#### Work to do:
Count the lines below that contain the string "barometers", treating case as significant. Give only the number.

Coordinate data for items
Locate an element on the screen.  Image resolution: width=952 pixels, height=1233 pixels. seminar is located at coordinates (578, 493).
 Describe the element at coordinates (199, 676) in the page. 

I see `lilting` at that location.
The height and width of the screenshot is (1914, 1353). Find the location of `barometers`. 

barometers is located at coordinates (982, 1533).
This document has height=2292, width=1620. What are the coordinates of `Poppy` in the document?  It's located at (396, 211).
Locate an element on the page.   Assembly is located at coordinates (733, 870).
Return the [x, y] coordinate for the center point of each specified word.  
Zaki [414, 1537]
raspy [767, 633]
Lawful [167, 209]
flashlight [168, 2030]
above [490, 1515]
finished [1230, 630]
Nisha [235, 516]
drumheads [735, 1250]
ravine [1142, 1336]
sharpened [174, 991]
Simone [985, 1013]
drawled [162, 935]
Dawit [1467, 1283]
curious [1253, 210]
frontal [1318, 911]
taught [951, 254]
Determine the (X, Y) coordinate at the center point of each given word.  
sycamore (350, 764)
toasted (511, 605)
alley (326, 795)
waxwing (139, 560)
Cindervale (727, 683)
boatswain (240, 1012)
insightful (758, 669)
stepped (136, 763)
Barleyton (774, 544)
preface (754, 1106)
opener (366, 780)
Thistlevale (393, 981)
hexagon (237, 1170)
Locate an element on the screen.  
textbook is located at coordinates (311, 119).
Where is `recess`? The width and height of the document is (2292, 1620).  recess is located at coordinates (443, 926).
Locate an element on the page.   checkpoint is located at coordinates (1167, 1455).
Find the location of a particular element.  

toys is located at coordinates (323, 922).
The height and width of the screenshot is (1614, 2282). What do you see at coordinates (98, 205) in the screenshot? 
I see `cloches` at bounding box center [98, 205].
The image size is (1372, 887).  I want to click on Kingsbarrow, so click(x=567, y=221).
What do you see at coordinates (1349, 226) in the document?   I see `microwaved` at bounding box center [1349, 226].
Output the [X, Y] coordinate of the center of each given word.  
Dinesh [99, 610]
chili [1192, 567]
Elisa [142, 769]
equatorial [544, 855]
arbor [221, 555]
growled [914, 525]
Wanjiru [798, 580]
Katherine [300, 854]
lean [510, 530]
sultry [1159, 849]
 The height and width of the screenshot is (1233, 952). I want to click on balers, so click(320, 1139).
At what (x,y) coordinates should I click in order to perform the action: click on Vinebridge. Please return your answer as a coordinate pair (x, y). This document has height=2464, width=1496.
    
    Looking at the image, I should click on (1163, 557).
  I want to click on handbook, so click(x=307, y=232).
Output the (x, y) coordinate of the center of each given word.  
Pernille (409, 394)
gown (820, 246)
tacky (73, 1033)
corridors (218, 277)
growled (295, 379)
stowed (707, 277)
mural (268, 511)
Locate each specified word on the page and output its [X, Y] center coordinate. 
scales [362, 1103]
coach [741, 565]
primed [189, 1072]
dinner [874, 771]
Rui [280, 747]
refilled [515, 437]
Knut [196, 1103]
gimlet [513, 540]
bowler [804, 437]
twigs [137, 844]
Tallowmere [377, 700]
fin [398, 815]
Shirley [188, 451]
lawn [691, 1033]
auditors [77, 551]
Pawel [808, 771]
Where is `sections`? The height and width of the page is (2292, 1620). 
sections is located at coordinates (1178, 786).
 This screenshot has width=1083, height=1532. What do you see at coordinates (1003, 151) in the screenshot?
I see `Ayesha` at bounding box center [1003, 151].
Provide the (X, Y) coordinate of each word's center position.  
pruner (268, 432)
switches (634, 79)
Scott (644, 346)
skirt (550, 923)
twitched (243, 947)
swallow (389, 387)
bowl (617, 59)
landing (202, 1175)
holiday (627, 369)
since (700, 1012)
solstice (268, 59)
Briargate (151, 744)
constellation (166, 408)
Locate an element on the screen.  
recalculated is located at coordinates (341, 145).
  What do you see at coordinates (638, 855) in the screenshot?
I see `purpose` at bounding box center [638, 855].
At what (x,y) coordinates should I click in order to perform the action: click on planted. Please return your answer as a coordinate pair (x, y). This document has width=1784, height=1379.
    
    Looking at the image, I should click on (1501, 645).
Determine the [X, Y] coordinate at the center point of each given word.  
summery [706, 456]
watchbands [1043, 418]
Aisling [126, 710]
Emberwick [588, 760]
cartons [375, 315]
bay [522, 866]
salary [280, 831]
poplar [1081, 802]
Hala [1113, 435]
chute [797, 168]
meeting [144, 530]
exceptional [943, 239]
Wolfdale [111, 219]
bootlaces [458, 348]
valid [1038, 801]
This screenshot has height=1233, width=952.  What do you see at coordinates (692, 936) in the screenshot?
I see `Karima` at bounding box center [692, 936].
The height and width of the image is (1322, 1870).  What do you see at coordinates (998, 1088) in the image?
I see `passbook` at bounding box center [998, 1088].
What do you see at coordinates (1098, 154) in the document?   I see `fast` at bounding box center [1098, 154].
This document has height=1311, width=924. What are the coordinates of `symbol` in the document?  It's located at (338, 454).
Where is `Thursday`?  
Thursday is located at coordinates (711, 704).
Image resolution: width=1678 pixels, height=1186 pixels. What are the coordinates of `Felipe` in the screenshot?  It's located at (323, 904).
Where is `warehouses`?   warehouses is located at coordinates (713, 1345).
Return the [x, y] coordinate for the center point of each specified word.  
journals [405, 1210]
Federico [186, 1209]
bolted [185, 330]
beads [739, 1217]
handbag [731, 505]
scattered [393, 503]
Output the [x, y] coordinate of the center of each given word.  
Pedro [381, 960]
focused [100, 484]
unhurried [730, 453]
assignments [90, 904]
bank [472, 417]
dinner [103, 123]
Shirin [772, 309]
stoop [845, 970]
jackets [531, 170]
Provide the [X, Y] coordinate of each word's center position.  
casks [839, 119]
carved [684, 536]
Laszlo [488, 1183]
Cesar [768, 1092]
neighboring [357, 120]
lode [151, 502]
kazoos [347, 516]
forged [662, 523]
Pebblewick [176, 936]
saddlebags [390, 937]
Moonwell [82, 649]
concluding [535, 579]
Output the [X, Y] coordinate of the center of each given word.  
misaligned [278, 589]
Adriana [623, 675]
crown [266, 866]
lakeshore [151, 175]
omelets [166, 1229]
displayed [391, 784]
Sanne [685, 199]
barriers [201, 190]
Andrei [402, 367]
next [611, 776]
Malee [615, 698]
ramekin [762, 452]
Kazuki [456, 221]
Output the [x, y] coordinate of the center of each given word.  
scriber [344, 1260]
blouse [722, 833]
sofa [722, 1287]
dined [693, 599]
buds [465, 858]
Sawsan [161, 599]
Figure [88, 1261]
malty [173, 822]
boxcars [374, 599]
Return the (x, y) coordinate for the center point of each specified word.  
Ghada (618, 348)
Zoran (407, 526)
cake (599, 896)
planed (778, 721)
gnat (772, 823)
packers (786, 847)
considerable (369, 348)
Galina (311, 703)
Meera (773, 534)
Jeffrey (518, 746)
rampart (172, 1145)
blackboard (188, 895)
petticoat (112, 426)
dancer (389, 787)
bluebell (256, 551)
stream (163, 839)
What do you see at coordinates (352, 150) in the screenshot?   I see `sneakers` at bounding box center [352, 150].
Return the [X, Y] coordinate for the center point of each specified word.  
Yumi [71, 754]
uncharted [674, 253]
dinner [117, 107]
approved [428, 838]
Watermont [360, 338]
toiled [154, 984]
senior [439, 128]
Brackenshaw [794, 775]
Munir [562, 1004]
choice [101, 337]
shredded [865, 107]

#### Answer to this task:
2